What the task asks » In the material below, find each line with the word "MATRIX" and list it.

The input »
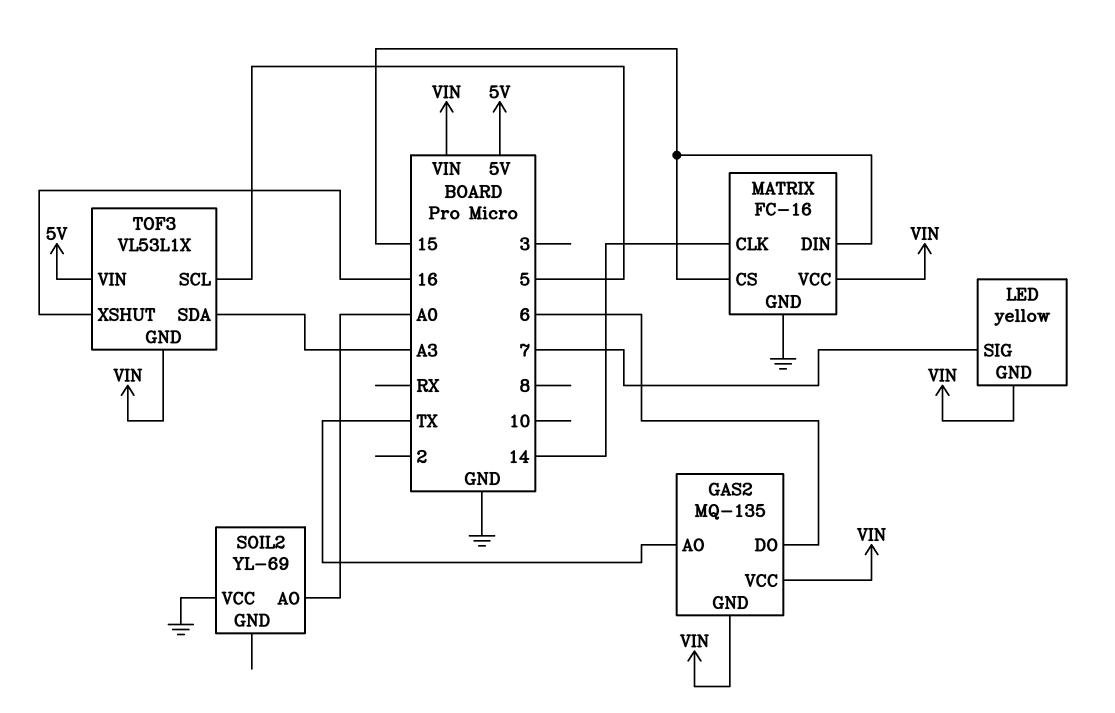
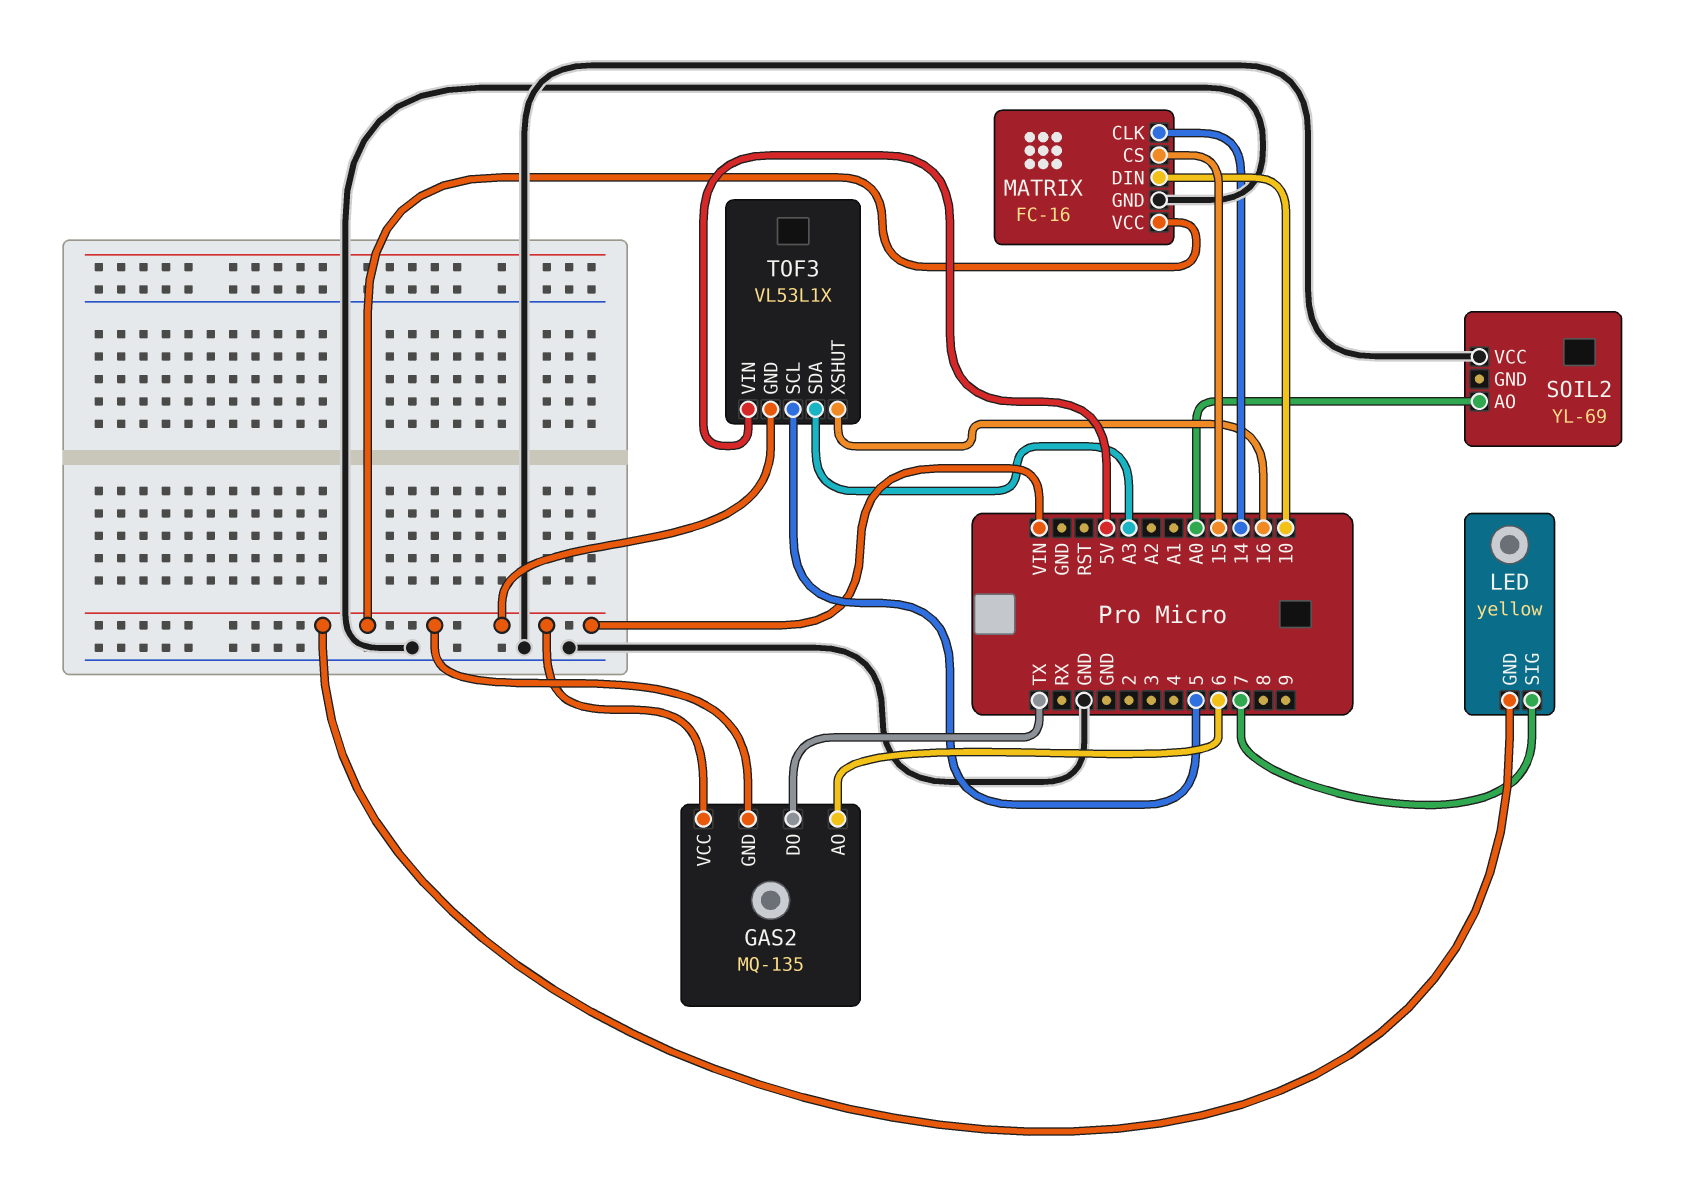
GAS2 pin AO: TX -> 6
GAS2 pin DO: 6 -> TX
MATRIX pin DIN: 15 -> 10

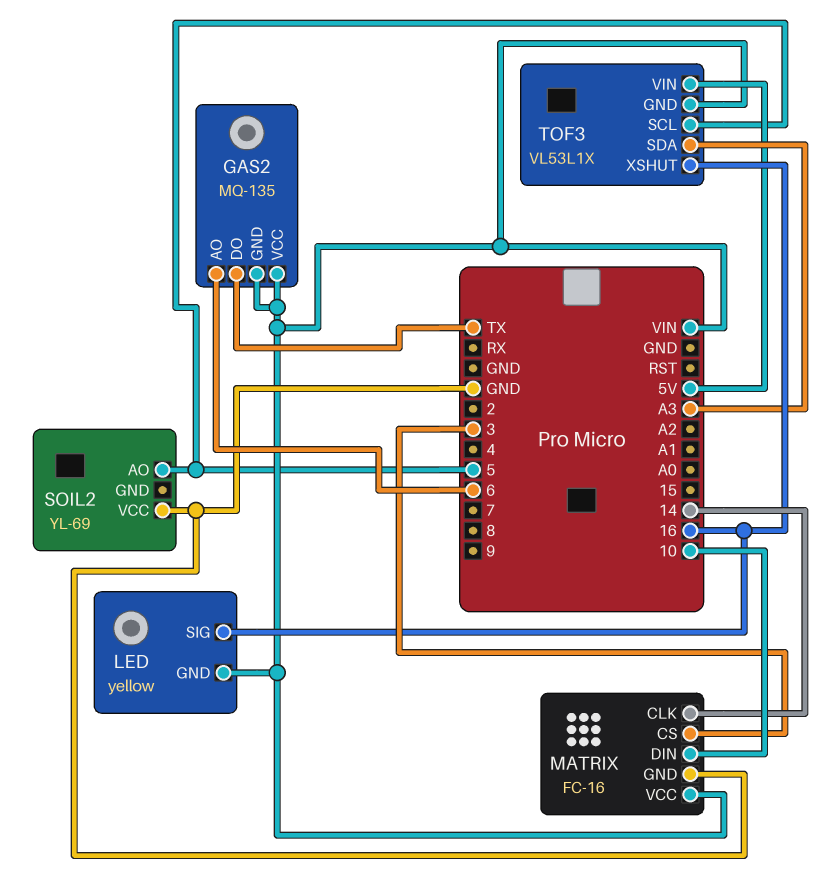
LED pin SIG: 7 -> 16
MATRIX pin CS: 15 -> 3
SOIL2 pin AO: A0 -> 5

Answer space »
MATRIX pin DIN: 15 -> 10
MATRIX pin CS: 15 -> 3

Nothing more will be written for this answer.